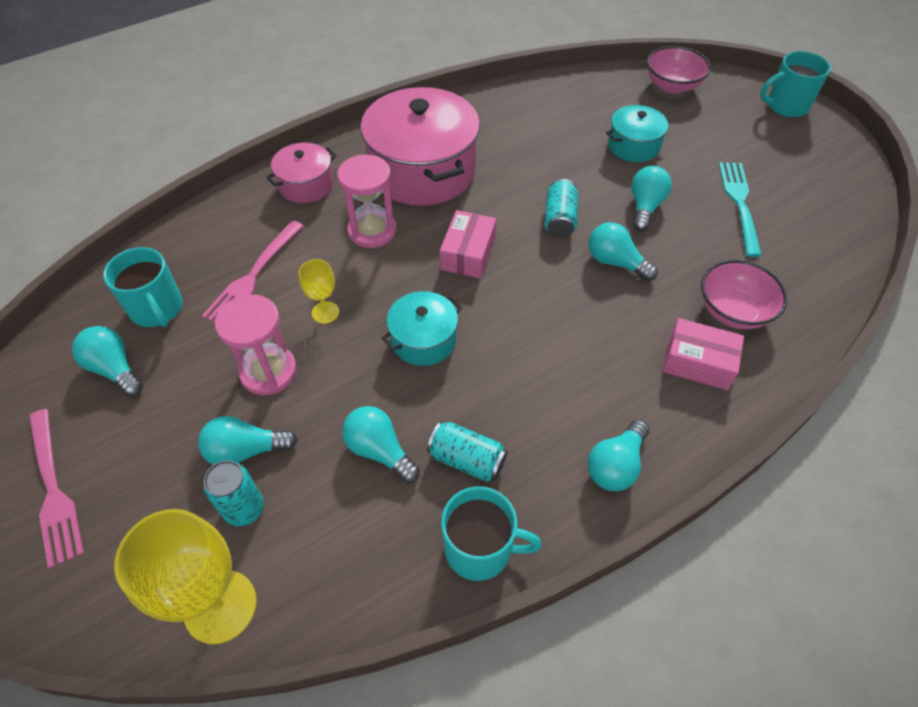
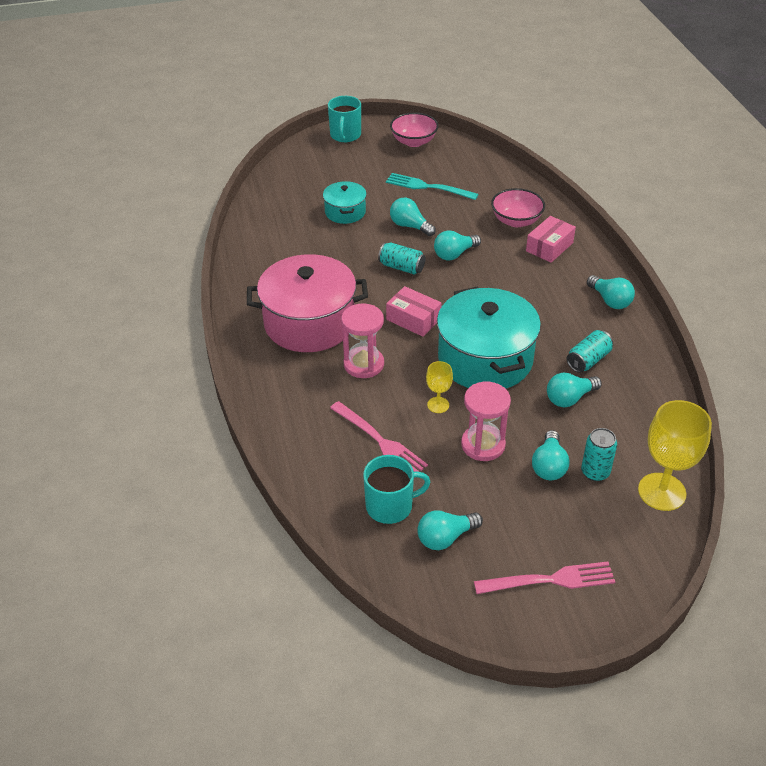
camera: 70 degrees left, 10 degrees down
(306, 185) = (287, 393): pink pot -> none
(423, 340) = (485, 359): turquoise pot -> turquoise pot, size x1.96
(480, 548) = (649, 369): turquoise mug -> none
(672, 86) = (290, 174): pink bowl -> pink bowl (414, 141)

===

WORK ITEM:
Where an entry includes an image, leave that image out; otherwise, reproduce everything exactly.

EXERCISE OUTPUT:
camera: 70 degrees left, 10 degrees down
(306, 185) = (287, 393): pink pot -> none
(423, 340) = (485, 359): turquoise pot -> turquoise pot, size x1.96
(480, 548) = (649, 369): turquoise mug -> none
(672, 86) = (290, 174): pink bowl -> pink bowl (414, 141)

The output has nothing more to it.